Instructions for the task
Please copy the leading lines of the entries below exactly, concluding with the line in which "orange semicircle at (198, 755): moved" occurs.

Given records
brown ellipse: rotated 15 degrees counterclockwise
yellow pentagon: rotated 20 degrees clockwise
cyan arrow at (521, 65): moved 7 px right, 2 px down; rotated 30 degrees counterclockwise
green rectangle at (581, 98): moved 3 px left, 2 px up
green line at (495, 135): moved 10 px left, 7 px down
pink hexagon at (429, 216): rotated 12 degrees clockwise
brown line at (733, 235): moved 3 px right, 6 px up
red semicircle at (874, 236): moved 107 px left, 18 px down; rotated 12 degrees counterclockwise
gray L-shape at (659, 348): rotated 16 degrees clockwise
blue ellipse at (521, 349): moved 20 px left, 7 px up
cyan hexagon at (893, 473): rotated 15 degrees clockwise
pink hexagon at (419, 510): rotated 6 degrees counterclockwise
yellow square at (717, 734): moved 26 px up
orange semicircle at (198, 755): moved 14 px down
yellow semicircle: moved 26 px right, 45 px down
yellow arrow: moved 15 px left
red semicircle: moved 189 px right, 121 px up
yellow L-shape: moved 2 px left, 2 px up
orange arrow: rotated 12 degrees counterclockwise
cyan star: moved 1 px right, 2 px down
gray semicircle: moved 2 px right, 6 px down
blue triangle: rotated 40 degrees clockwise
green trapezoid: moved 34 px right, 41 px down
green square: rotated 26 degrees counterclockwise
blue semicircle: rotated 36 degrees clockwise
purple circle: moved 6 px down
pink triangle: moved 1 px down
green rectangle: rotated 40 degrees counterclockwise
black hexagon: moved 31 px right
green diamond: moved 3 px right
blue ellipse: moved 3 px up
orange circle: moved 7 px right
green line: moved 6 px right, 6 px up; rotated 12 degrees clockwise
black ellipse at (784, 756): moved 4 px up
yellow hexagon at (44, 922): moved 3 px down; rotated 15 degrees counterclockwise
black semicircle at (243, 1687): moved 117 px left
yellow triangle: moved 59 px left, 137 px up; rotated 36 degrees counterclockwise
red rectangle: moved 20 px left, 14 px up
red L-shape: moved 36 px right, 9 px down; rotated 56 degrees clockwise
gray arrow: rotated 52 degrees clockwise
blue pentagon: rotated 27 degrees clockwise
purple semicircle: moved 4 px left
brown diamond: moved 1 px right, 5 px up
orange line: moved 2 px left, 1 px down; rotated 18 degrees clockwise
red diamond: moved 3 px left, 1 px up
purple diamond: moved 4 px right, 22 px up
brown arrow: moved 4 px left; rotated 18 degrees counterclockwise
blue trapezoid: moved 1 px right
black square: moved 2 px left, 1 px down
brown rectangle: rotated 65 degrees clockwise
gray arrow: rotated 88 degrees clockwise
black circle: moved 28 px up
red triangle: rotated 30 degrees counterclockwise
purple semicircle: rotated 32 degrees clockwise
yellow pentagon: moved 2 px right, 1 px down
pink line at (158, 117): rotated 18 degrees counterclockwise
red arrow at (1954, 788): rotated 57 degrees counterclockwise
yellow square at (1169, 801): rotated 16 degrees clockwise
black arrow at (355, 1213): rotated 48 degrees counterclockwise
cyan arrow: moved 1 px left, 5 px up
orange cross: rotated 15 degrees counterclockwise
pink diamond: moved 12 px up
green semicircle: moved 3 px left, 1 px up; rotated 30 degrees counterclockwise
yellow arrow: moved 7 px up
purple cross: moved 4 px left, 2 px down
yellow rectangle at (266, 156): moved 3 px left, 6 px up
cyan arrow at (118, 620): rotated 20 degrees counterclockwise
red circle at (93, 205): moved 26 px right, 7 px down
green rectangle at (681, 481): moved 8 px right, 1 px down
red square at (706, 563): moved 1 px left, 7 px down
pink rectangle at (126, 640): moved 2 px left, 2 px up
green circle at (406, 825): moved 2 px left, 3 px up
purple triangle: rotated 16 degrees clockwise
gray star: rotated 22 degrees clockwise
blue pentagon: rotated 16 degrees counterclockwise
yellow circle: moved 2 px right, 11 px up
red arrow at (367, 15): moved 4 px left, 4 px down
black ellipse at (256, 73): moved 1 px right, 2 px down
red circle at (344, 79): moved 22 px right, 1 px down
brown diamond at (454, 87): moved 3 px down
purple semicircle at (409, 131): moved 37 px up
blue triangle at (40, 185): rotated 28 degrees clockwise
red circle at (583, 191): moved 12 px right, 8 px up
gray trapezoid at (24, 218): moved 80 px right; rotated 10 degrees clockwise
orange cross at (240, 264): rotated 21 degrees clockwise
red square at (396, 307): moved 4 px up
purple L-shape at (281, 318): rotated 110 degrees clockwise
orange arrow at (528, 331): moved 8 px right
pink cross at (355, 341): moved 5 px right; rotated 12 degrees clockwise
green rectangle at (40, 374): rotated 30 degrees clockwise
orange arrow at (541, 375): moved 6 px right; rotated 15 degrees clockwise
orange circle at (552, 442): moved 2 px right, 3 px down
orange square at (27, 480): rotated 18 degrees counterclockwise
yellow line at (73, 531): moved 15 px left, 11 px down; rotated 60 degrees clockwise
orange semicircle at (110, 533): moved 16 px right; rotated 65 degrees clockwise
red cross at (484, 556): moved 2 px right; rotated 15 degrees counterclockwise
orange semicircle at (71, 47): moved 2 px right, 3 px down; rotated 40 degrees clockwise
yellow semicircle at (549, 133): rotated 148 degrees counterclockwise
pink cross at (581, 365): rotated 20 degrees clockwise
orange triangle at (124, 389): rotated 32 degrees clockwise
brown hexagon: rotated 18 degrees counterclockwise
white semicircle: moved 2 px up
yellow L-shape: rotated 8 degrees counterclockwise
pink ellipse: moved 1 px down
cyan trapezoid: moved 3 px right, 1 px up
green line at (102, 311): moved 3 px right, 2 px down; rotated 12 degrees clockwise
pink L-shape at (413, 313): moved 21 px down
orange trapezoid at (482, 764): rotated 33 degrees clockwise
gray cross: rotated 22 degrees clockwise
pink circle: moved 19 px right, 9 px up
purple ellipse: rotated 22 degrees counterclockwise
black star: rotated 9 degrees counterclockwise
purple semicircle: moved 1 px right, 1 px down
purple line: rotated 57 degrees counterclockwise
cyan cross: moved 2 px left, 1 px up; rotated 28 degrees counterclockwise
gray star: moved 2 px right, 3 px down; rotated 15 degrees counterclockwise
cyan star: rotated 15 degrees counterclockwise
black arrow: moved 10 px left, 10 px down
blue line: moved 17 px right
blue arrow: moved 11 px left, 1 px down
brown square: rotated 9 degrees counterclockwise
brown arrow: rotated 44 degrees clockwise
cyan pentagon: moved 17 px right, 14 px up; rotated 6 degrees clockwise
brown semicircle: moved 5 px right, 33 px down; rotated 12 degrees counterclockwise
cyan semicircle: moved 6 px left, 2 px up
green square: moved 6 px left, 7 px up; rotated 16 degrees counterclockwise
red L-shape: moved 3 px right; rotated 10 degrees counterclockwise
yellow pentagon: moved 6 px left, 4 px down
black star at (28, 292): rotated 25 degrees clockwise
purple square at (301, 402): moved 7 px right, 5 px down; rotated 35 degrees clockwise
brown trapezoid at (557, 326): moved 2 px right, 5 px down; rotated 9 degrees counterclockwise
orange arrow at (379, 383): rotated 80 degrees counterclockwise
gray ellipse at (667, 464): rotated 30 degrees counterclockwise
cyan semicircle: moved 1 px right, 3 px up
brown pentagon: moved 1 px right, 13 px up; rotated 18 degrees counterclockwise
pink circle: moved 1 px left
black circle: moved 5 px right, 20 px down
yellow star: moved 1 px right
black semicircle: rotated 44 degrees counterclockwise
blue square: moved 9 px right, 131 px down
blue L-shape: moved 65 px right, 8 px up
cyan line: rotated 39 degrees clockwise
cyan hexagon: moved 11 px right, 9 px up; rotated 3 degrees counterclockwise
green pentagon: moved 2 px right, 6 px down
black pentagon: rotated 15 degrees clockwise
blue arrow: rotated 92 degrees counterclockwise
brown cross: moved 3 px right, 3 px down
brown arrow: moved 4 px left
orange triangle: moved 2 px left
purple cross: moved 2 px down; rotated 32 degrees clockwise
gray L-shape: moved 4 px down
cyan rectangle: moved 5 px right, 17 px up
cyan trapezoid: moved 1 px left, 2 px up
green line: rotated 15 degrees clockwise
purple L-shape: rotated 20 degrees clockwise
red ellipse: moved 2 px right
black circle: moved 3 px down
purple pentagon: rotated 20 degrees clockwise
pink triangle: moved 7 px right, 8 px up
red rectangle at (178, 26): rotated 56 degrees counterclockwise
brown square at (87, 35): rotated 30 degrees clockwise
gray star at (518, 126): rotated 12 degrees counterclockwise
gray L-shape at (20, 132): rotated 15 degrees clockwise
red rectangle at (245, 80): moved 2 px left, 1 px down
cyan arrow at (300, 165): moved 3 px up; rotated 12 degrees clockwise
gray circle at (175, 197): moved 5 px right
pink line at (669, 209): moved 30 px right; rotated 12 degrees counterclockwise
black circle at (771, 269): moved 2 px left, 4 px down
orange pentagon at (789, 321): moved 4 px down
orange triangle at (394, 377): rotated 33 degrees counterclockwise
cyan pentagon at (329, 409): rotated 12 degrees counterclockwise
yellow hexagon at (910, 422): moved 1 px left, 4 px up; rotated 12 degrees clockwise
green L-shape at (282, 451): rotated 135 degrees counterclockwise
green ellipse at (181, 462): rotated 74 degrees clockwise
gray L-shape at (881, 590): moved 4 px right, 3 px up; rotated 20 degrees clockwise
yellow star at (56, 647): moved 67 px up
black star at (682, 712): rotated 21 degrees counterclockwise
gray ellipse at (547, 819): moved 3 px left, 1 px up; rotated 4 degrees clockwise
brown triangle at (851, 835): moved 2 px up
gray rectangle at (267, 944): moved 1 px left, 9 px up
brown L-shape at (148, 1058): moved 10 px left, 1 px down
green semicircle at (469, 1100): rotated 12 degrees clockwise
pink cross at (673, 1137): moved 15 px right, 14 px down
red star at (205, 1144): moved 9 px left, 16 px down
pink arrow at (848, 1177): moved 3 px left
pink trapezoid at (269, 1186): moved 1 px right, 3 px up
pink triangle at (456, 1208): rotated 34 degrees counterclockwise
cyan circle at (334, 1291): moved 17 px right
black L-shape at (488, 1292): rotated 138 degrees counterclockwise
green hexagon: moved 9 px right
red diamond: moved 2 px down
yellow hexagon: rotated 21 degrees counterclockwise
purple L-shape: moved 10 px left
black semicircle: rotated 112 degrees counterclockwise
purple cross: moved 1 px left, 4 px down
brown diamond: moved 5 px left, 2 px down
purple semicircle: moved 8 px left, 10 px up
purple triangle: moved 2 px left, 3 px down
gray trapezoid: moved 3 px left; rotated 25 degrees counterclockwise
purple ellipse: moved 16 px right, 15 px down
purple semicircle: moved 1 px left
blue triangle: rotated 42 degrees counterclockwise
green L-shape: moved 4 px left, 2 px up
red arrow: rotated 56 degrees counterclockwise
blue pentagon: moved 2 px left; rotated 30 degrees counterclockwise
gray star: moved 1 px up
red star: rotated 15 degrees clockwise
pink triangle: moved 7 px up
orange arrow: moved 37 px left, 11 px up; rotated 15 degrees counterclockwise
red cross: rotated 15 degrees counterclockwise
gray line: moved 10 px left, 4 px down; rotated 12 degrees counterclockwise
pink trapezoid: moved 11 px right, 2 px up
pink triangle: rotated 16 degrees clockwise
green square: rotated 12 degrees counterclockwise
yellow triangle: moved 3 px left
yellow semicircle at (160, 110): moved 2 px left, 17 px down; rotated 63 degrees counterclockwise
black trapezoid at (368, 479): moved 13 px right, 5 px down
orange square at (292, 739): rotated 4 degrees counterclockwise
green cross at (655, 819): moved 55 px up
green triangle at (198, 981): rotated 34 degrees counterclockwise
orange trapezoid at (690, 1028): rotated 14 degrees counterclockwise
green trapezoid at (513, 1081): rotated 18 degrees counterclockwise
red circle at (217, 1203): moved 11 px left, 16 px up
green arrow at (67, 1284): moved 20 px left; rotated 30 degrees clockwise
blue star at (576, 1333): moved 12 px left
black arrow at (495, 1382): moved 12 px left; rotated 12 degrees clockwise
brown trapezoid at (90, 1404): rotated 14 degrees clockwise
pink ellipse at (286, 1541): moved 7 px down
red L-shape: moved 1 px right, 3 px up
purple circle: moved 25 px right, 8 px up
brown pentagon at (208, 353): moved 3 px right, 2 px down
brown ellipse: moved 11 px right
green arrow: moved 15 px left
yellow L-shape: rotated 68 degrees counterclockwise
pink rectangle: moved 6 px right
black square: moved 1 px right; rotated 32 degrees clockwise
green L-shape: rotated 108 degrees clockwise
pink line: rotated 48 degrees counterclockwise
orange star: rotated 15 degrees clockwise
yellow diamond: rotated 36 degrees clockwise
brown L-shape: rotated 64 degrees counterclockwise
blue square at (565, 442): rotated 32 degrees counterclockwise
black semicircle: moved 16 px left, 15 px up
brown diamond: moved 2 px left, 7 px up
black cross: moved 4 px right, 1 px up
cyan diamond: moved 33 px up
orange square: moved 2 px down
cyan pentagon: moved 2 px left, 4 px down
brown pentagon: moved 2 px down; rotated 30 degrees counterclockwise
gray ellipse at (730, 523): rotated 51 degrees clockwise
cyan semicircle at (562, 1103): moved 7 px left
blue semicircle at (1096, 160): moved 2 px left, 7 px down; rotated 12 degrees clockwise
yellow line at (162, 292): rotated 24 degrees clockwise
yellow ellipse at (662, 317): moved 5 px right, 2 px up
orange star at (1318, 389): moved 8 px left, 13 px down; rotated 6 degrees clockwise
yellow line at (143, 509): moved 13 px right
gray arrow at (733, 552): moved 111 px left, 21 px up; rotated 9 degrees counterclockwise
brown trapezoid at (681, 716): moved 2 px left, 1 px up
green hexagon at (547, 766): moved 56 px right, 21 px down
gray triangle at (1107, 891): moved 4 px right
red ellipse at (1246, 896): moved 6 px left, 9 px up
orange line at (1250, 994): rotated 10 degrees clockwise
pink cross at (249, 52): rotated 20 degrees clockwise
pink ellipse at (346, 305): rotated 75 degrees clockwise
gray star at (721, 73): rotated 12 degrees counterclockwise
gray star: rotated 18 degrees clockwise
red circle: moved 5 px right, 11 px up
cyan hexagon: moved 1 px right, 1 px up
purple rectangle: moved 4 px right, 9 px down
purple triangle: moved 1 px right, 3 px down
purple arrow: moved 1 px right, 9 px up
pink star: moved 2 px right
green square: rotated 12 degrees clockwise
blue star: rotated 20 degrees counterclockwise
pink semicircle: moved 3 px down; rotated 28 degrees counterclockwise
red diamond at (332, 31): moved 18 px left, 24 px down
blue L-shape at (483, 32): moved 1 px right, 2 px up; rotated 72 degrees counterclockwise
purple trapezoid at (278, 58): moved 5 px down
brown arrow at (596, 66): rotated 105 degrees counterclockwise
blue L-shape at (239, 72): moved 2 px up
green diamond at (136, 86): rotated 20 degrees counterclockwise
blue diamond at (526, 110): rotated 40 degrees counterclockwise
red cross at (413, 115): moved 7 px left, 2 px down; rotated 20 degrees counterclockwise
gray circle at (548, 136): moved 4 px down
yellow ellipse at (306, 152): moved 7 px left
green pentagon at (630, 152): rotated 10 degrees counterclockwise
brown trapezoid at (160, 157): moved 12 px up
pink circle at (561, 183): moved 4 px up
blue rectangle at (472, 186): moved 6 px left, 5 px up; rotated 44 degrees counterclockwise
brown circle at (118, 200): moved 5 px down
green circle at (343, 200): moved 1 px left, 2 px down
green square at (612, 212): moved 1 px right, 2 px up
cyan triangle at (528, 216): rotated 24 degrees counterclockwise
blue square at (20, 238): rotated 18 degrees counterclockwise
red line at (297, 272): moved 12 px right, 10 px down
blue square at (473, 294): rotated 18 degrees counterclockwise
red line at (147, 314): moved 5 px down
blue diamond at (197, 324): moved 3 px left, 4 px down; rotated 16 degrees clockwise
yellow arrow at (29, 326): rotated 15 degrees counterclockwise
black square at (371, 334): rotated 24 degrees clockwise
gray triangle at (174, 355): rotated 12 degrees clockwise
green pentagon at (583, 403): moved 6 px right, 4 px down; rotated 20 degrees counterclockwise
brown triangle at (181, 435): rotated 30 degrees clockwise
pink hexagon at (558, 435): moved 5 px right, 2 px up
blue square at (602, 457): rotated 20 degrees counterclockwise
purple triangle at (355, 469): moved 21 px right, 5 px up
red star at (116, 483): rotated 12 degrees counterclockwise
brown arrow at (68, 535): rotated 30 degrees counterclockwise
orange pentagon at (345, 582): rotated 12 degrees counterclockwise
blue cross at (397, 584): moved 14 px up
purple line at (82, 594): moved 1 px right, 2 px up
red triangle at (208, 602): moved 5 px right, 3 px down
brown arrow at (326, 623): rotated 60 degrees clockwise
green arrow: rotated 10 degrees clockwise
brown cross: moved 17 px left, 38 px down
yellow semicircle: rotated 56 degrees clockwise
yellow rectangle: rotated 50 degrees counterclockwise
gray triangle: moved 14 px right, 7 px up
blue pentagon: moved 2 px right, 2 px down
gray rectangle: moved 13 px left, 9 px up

Response to this task
brown ellipse: rotated 15 degrees counterclockwise
yellow pentagon: rotated 20 degrees clockwise
cyan arrow at (521, 65): moved 7 px right, 2 px down; rotated 30 degrees counterclockwise
green rectangle at (581, 98): moved 3 px left, 2 px up
green line at (495, 135): moved 10 px left, 7 px down
pink hexagon at (429, 216): rotated 12 degrees clockwise
brown line at (733, 235): moved 3 px right, 6 px up
red semicircle at (874, 236): moved 107 px left, 18 px down; rotated 12 degrees counterclockwise
gray L-shape at (659, 348): rotated 16 degrees clockwise
blue ellipse at (521, 349): moved 20 px left, 7 px up
cyan hexagon at (893, 473): rotated 15 degrees clockwise
pink hexagon at (419, 510): rotated 6 degrees counterclockwise
yellow square at (717, 734): moved 26 px up
orange semicircle at (198, 755): moved 14 px down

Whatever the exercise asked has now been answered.